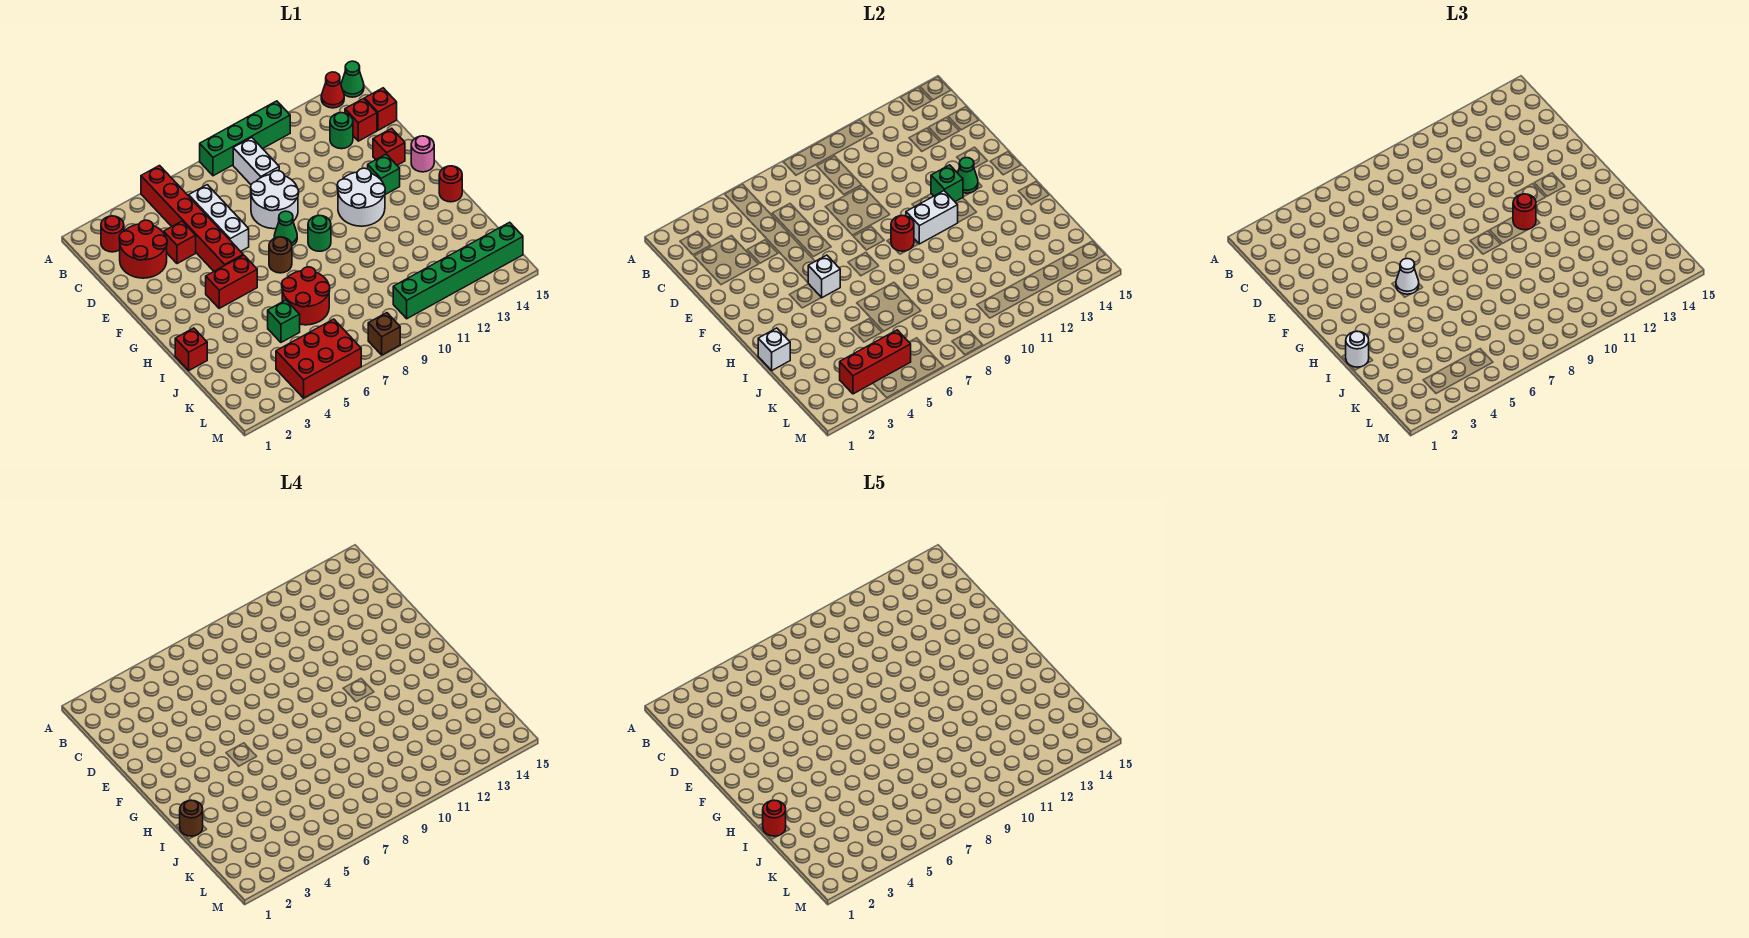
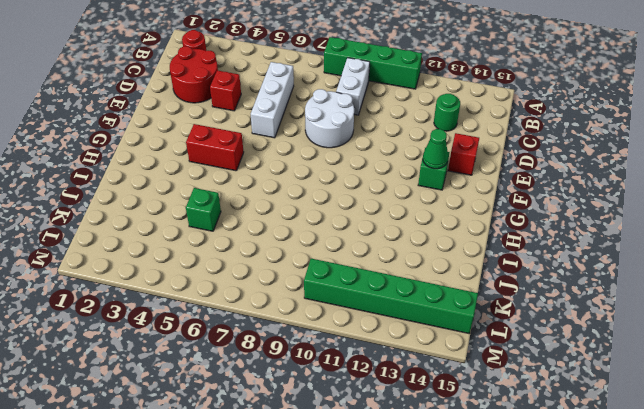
none -> red 1x6 brick [141,166,243,271]
none -> red 1x1 cone [321,72,344,108]
none -> green 1x1 cone [341,61,364,97]
none -> red 1x1 brick [345,99,377,141]

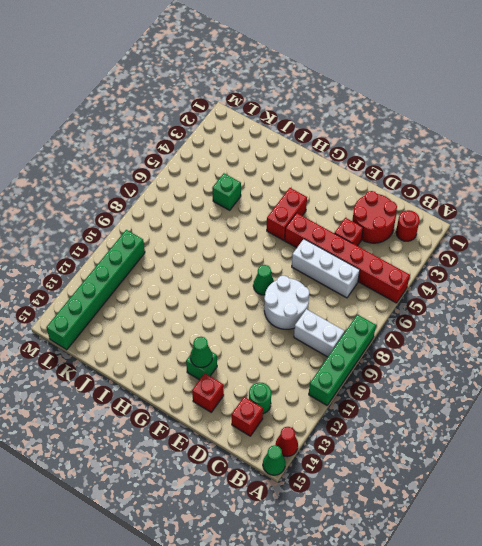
none -> red 1x1 brick [365,88,397,130]
none -> white 2x2 round brick [337,168,385,226]
none -> pink 1x1 round brick [411,136,434,172]
none -> brown 1x1 round brick [269,237,292,273]

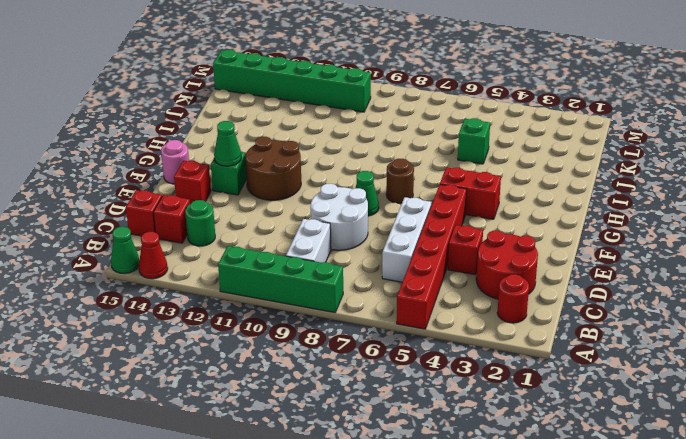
brown 2x2 round brick [245,137,301,200] -> white 2x2 round brick [337,168,385,226]
none -> green 1x1 round brick [308,215,331,251]
none -> red 1x1 round brick [439,166,462,202]
none -> red 1x1 brick [175,328,207,370]
none -> red 2x2 round brick [282,267,330,325]

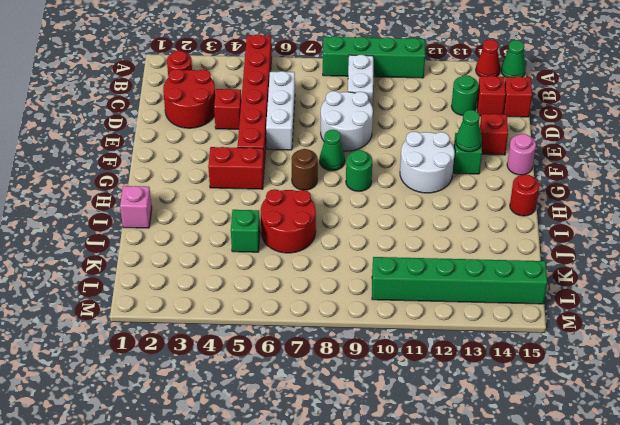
pink 1x1 brick [120,186,152,228] -> red 1x1 brick [175,328,207,370]
none -> red 2x3 brick [276,319,361,398]
none -> brown 1x1 brick [368,313,400,355]
none -> green 1x1 brick [931,165,963,202]
none -> white 1x1 brick [808,255,840,298]

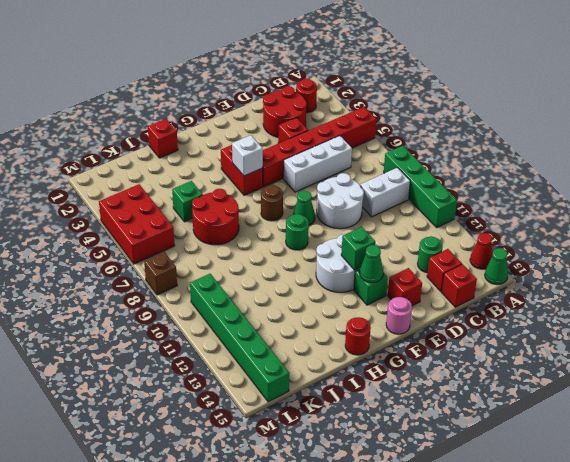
none -> red 1x1 round brick [891,215,914,251]
none -> white 1x2 brick [906,191,958,244]
none -> white 1x1 brick [758,328,790,370]
none -> red 1x3 brick [840,330,911,394]

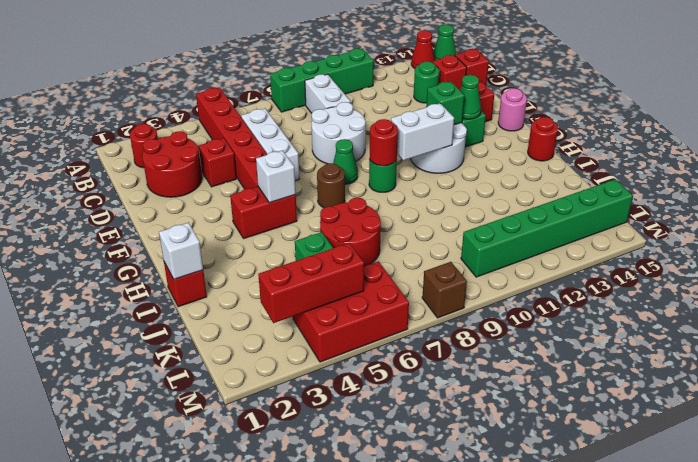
none -> white 1x1 cone [1396,259,1419,294]
none -> red 1x1 round brick [1513,194,1536,230]
none -> white 1x1 round brick [1346,331,1369,367]
none -> brown 1x1 round brick [180,800,203,836]

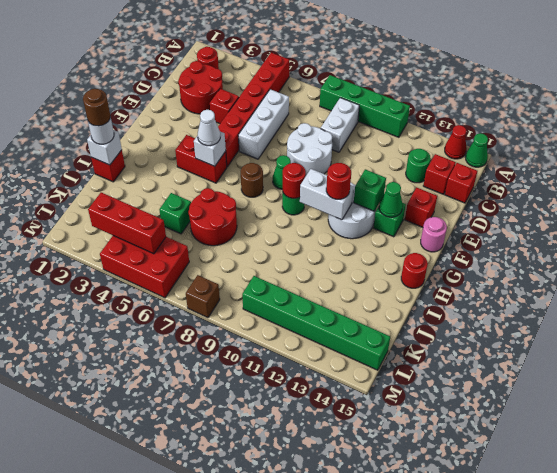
none -> red 1x1 round brick [763,800,786,836]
---
Requirement: Search the data above for the word "pink", then gather each line in which it appears.

Exercise solution:
none -> pink 1x1 round brick [411,136,434,172]
pink 1x1 brick [120,186,152,228] -> red 1x1 brick [175,328,207,370]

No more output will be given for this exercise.